Coordinate-based change listings:
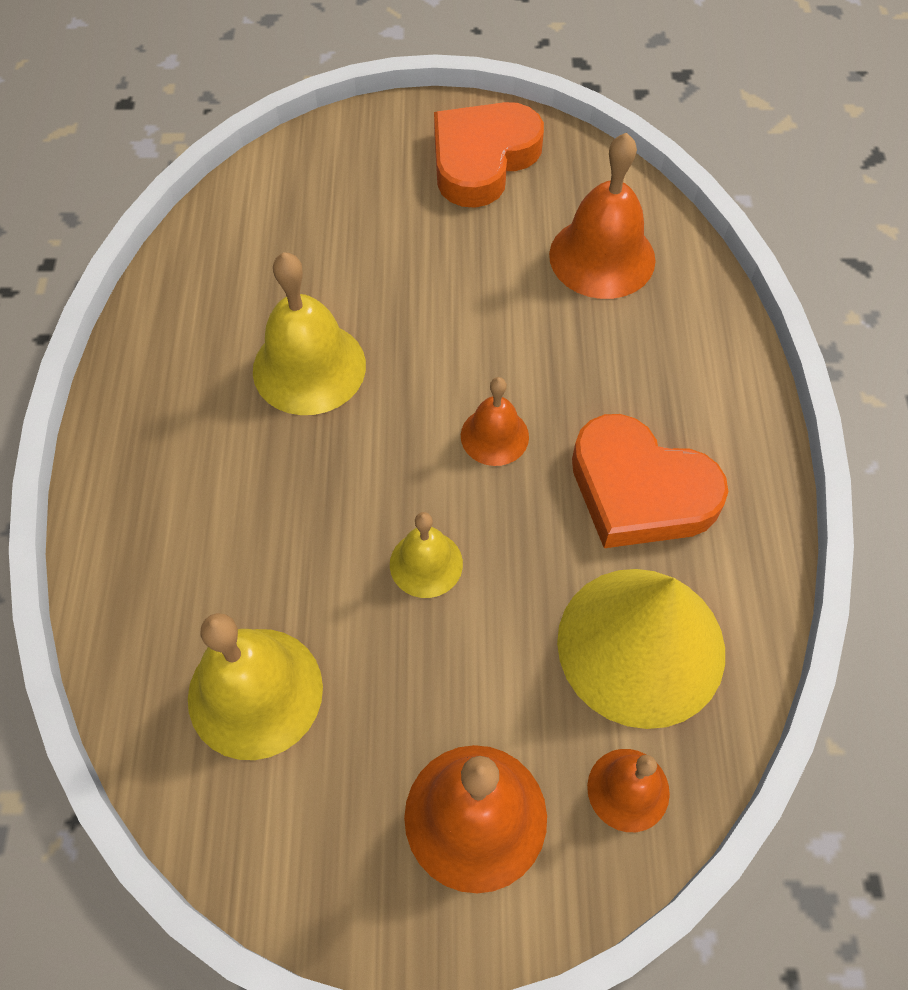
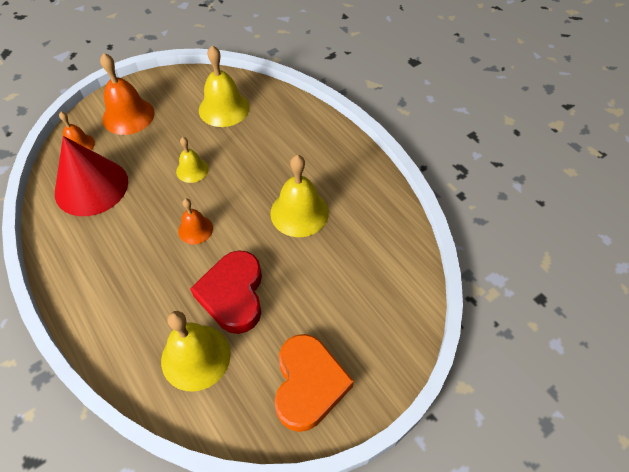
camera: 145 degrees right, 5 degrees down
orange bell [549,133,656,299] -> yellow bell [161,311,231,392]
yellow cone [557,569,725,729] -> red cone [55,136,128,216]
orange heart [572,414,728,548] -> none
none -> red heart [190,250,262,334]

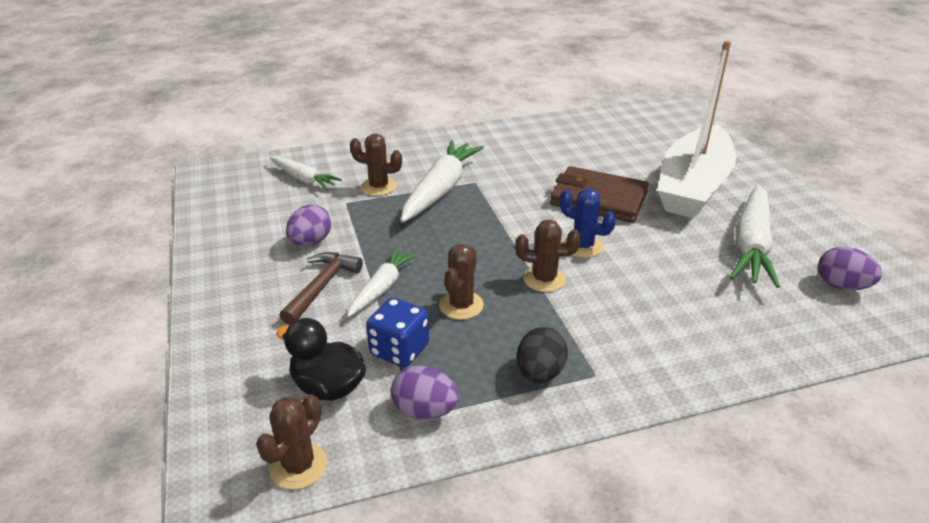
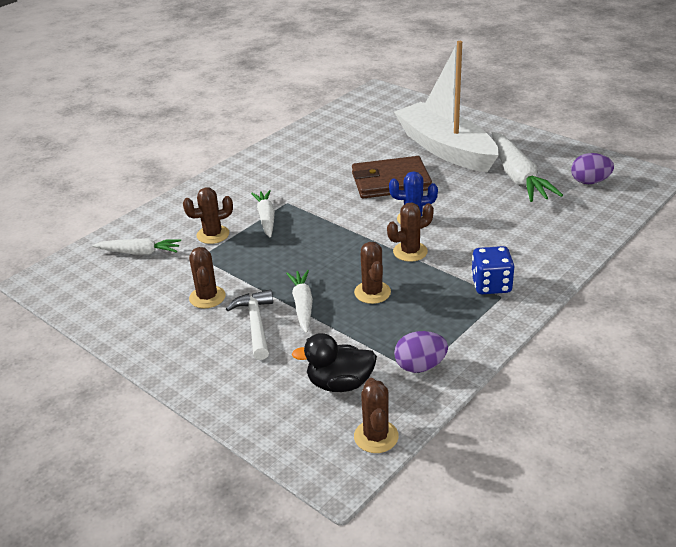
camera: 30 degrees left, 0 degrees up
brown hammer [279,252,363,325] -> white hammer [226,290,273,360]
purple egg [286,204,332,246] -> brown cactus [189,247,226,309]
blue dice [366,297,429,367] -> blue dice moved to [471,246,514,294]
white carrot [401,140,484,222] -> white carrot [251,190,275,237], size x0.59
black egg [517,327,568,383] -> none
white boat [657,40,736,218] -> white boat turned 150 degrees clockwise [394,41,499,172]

What is required: All lines from the one that holds "blue dice [366,297,429,367]" through the end of the records are to be returned exactly, including both boundary lines, and no others.

Task result:
blue dice [366,297,429,367] -> blue dice moved to [471,246,514,294]
white carrot [401,140,484,222] -> white carrot [251,190,275,237], size x0.59
black egg [517,327,568,383] -> none
white boat [657,40,736,218] -> white boat turned 150 degrees clockwise [394,41,499,172]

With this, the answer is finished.